- [TASK DESCRIPTION] Since only the text is wanted, print every entry below exactly and omit the images.

-.-.-

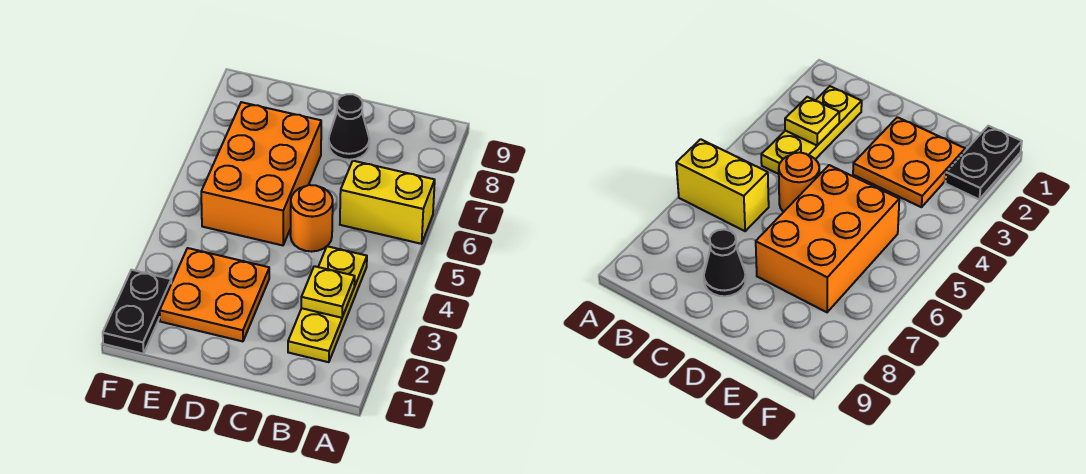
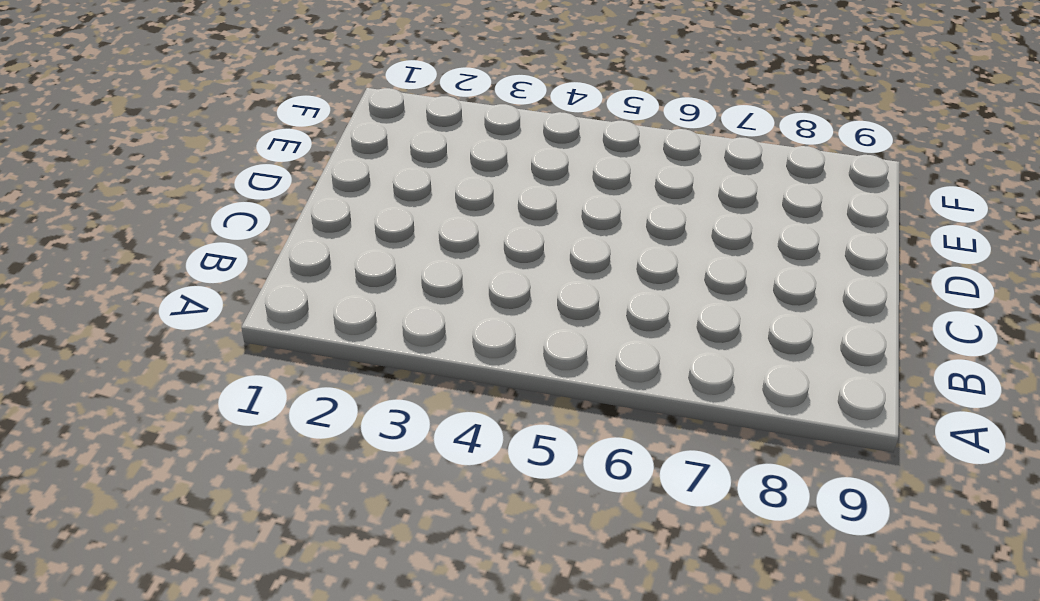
none -> yellow brick A6:B6 level 1
none -> yellow plate B2:B4 level 1

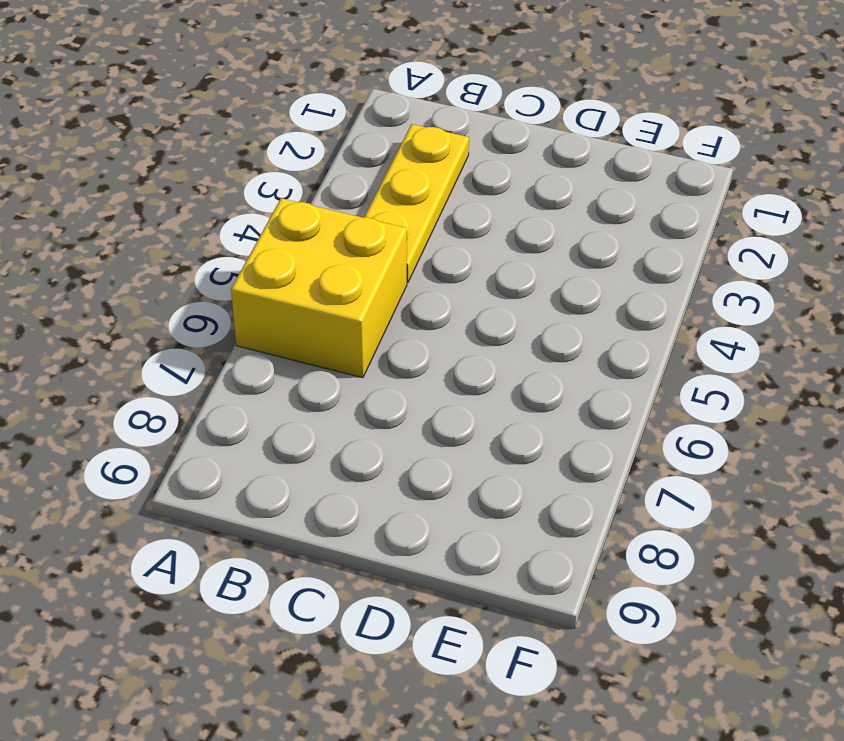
yellow brick A5:B6 level 1 -> yellow brick A6:B6 level 1
none -> orange round brick C5 level 1
none -> black cone C8 level 1

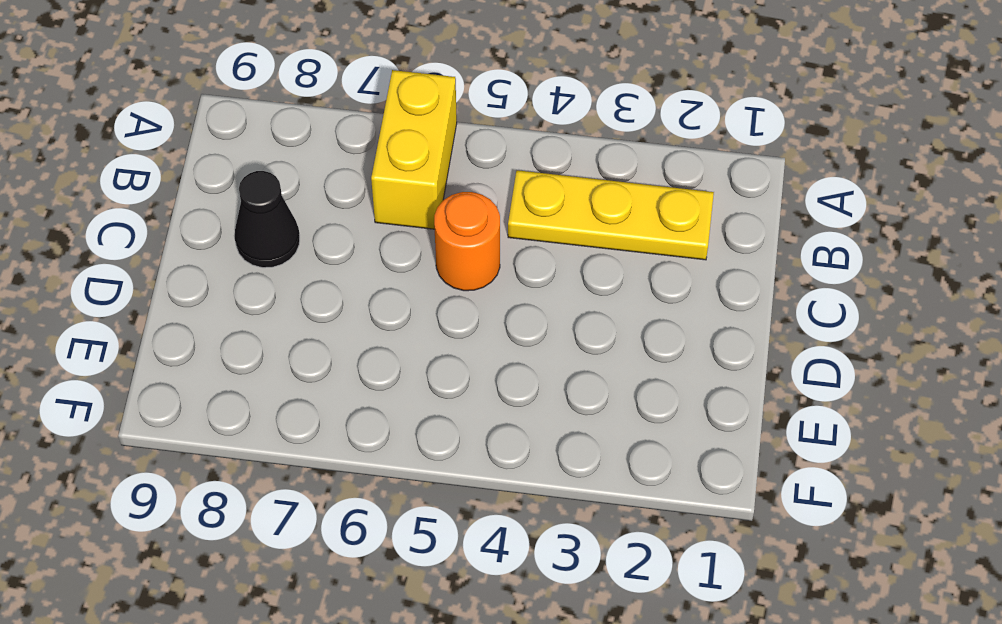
none -> orange plate D2:E3 level 1
none -> orange brick D5:E7 level 1

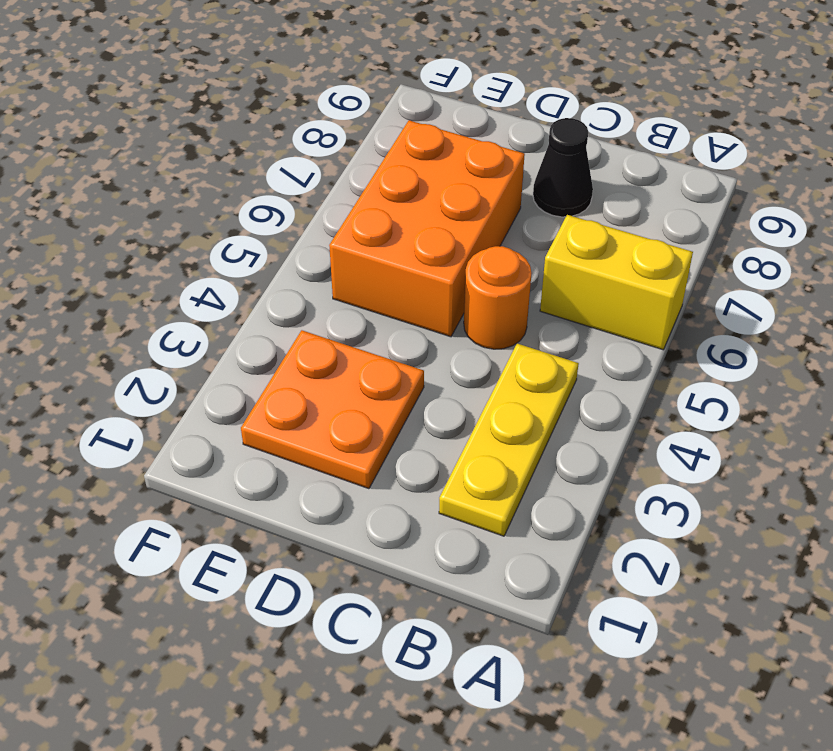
none -> black plate F1:F2 level 1
none -> yellow plate B3 level 2

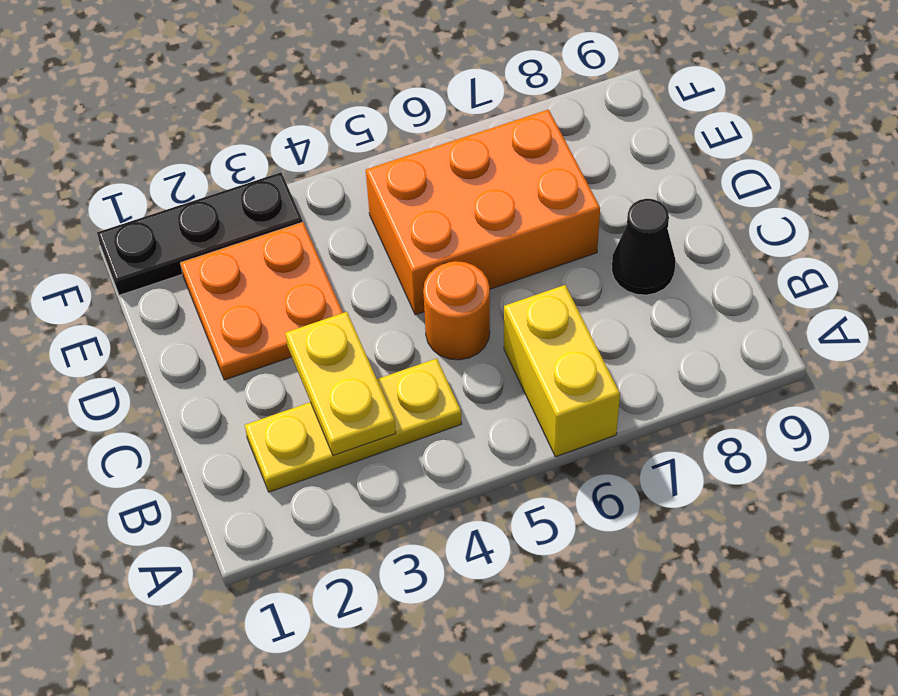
yellow plate B3:C3 level 2 -> yellow plate B3 level 2
black plate F1:F3 level 1 -> black plate F1:F2 level 1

-.-.-

- [TASK ANSWER]
none -> yellow brick A6:B6 level 1
none -> yellow plate B2:B4 level 1

yellow brick A5:B6 level 1 -> yellow brick A6:B6 level 1
none -> orange round brick C5 level 1
none -> black cone C8 level 1

none -> orange plate D2:E3 level 1
none -> orange brick D5:E7 level 1

none -> black plate F1:F2 level 1
none -> yellow plate B3 level 2

yellow plate B3:C3 level 2 -> yellow plate B3 level 2
black plate F1:F3 level 1 -> black plate F1:F2 level 1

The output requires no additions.